■ **Your assignment**:
Return the data below in full. Keep each character unchanged.

[Source data]
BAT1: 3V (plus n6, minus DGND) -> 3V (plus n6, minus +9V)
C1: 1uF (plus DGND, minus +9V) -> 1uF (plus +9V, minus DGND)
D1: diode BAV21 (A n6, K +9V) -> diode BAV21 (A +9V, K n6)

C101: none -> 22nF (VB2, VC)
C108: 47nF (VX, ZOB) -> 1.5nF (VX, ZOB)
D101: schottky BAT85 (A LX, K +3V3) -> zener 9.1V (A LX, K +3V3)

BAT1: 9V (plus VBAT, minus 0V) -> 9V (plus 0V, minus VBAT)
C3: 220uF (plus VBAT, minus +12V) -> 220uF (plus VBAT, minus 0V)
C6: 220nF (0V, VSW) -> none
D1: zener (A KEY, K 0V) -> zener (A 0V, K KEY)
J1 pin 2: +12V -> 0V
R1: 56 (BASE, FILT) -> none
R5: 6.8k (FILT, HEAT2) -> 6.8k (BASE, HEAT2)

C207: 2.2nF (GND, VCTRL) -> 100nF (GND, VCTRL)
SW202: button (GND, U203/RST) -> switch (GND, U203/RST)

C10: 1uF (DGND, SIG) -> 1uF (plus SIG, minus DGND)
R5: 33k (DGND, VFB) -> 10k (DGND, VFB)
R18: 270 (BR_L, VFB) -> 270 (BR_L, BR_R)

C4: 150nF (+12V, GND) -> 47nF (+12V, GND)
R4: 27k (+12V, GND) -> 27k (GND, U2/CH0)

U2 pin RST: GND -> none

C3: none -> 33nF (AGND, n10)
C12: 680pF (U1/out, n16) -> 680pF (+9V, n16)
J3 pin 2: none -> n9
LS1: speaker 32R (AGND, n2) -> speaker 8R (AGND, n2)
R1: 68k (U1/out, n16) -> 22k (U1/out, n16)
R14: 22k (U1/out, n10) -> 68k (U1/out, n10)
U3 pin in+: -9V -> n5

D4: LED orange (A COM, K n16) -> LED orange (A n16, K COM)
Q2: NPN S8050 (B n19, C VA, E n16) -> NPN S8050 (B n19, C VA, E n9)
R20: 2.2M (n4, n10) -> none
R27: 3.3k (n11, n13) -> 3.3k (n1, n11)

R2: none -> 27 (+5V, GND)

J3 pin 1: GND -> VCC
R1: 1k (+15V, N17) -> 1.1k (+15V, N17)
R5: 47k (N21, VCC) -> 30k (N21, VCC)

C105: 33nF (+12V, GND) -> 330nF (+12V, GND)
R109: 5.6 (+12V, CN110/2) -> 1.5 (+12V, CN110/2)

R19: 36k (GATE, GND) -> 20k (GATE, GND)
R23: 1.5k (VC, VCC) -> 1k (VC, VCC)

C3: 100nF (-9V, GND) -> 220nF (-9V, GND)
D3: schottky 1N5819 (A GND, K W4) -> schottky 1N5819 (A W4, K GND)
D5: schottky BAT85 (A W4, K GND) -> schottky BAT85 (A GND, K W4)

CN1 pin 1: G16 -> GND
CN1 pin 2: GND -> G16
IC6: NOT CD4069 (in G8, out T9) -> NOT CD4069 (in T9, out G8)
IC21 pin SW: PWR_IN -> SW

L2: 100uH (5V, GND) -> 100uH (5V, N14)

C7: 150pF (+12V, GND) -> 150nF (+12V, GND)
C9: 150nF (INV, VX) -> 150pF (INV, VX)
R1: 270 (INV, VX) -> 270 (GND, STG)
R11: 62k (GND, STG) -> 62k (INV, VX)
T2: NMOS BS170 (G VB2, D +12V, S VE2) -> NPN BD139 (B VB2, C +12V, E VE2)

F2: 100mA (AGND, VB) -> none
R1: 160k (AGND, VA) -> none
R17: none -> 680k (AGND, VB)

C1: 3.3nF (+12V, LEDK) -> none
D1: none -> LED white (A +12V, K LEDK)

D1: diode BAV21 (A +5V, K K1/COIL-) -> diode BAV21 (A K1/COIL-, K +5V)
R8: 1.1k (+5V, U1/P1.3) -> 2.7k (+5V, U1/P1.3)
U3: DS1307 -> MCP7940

■ **Output for this task**:
BAT1: 3V (plus n6, minus DGND) -> 3V (plus n6, minus +9V)
C1: 1uF (plus DGND, minus +9V) -> 1uF (plus +9V, minus DGND)
D1: diode BAV21 (A n6, K +9V) -> diode BAV21 (A +9V, K n6)

C101: none -> 22nF (VB2, VC)
C108: 47nF (VX, ZOB) -> 1.5nF (VX, ZOB)
D101: schottky BAT85 (A LX, K +3V3) -> zener 9.1V (A LX, K +3V3)

BAT1: 9V (plus VBAT, minus 0V) -> 9V (plus 0V, minus VBAT)
C3: 220uF (plus VBAT, minus +12V) -> 220uF (plus VBAT, minus 0V)
C6: 220nF (0V, VSW) -> none
D1: zener (A KEY, K 0V) -> zener (A 0V, K KEY)
J1 pin 2: +12V -> 0V
R1: 56 (BASE, FILT) -> none
R5: 6.8k (FILT, HEAT2) -> 6.8k (BASE, HEAT2)

C207: 2.2nF (GND, VCTRL) -> 100nF (GND, VCTRL)
SW202: button (GND, U203/RST) -> switch (GND, U203/RST)

C10: 1uF (DGND, SIG) -> 1uF (plus SIG, minus DGND)
R5: 33k (DGND, VFB) -> 10k (DGND, VFB)
R18: 270 (BR_L, VFB) -> 270 (BR_L, BR_R)

C4: 150nF (+12V, GND) -> 47nF (+12V, GND)
R4: 27k (+12V, GND) -> 27k (GND, U2/CH0)

U2 pin RST: GND -> none

C3: none -> 33nF (AGND, n10)
C12: 680pF (U1/out, n16) -> 680pF (+9V, n16)
J3 pin 2: none -> n9
LS1: speaker 32R (AGND, n2) -> speaker 8R (AGND, n2)
R1: 68k (U1/out, n16) -> 22k (U1/out, n16)
R14: 22k (U1/out, n10) -> 68k (U1/out, n10)
U3 pin in+: -9V -> n5

D4: LED orange (A COM, K n16) -> LED orange (A n16, K COM)
Q2: NPN S8050 (B n19, C VA, E n16) -> NPN S8050 (B n19, C VA, E n9)
R20: 2.2M (n4, n10) -> none
R27: 3.3k (n11, n13) -> 3.3k (n1, n11)

R2: none -> 27 (+5V, GND)

J3 pin 1: GND -> VCC
R1: 1k (+15V, N17) -> 1.1k (+15V, N17)
R5: 47k (N21, VCC) -> 30k (N21, VCC)

C105: 33nF (+12V, GND) -> 330nF (+12V, GND)
R109: 5.6 (+12V, CN110/2) -> 1.5 (+12V, CN110/2)

R19: 36k (GATE, GND) -> 20k (GATE, GND)
R23: 1.5k (VC, VCC) -> 1k (VC, VCC)

C3: 100nF (-9V, GND) -> 220nF (-9V, GND)
D3: schottky 1N5819 (A GND, K W4) -> schottky 1N5819 (A W4, K GND)
D5: schottky BAT85 (A W4, K GND) -> schottky BAT85 (A GND, K W4)

CN1 pin 1: G16 -> GND
CN1 pin 2: GND -> G16
IC6: NOT CD4069 (in G8, out T9) -> NOT CD4069 (in T9, out G8)
IC21 pin SW: PWR_IN -> SW

L2: 100uH (5V, GND) -> 100uH (5V, N14)

C7: 150pF (+12V, GND) -> 150nF (+12V, GND)
C9: 150nF (INV, VX) -> 150pF (INV, VX)
R1: 270 (INV, VX) -> 270 (GND, STG)
R11: 62k (GND, STG) -> 62k (INV, VX)
T2: NMOS BS170 (G VB2, D +12V, S VE2) -> NPN BD139 (B VB2, C +12V, E VE2)

F2: 100mA (AGND, VB) -> none
R1: 160k (AGND, VA) -> none
R17: none -> 680k (AGND, VB)

C1: 3.3nF (+12V, LEDK) -> none
D1: none -> LED white (A +12V, K LEDK)

D1: diode BAV21 (A +5V, K K1/COIL-) -> diode BAV21 (A K1/COIL-, K +5V)
R8: 1.1k (+5V, U1/P1.3) -> 2.7k (+5V, U1/P1.3)
U3: DS1307 -> MCP7940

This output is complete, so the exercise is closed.